WORK REQUEST
The entries below must be reproduced exactly; their pictures are not part of the copy.

DATA
#####
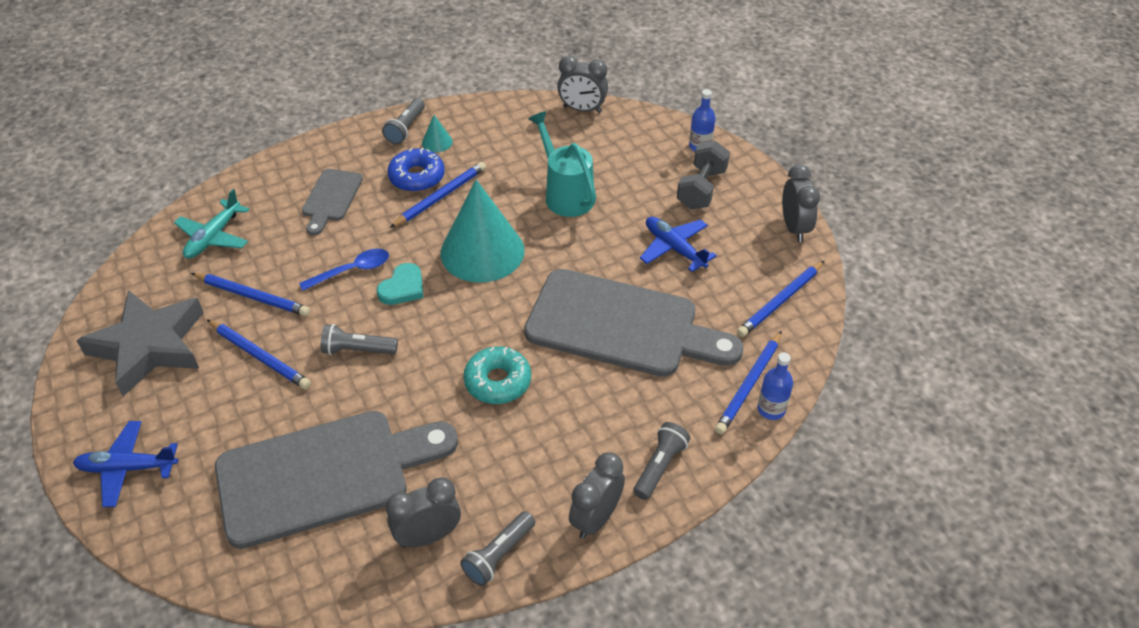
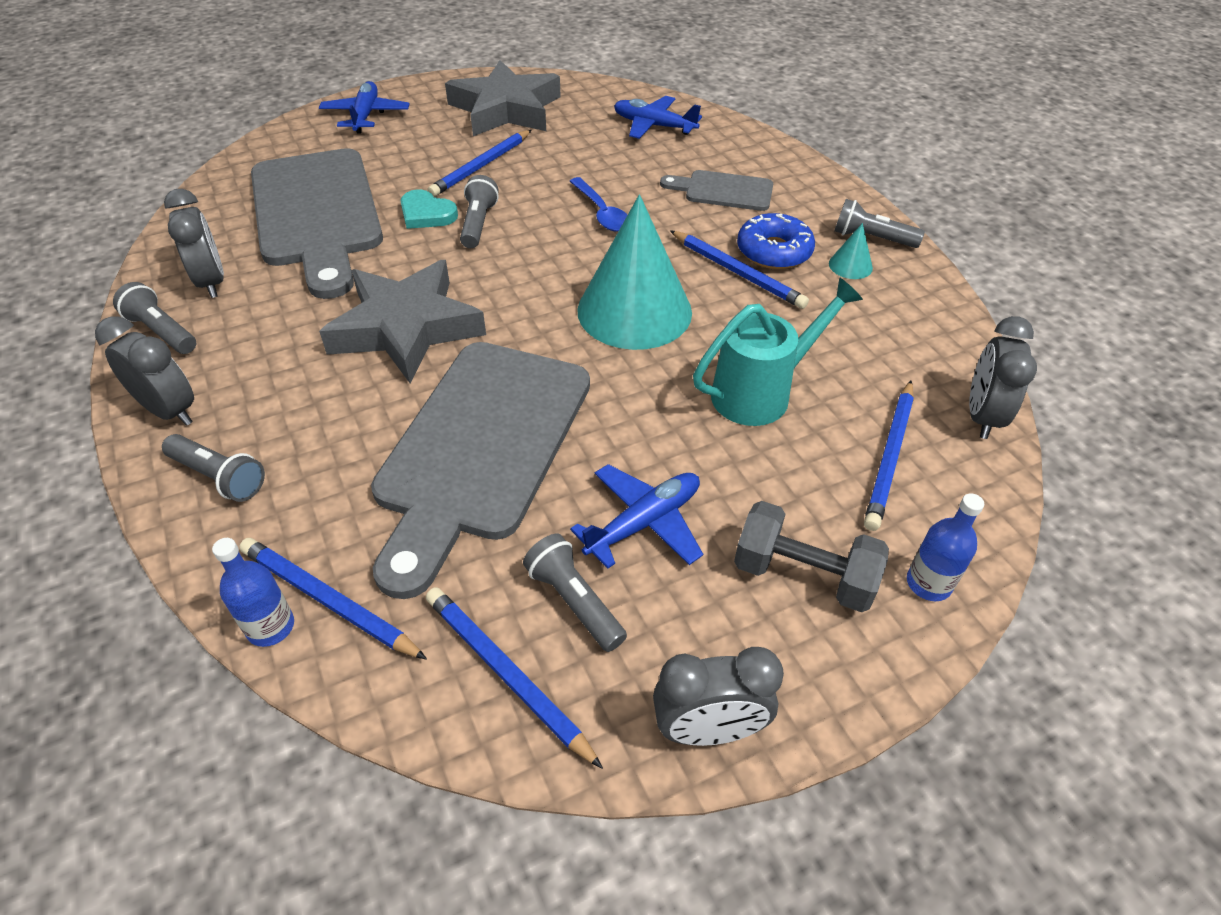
camera: 90 degrees right, 0 degrees up
(213, 237) = (653, 126): turquoise plane -> blue plane
(252, 296) = (566, 155): blue pencil -> blue pencil (889, 456)
(402, 287) = (572, 249): turquoise heart -> turquoise heart (426, 214)
(498, 381) = (406, 328): turquoise donut -> grey star
(731, 276) = (574, 601): none -> grey flashlight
#####
REPLY
camera: 90 degrees right, 0 degrees up
(213, 237) = (653, 126): turquoise plane -> blue plane
(252, 296) = (566, 155): blue pencil -> blue pencil (889, 456)
(402, 287) = (572, 249): turquoise heart -> turquoise heart (426, 214)
(498, 381) = (406, 328): turquoise donut -> grey star
(731, 276) = (574, 601): none -> grey flashlight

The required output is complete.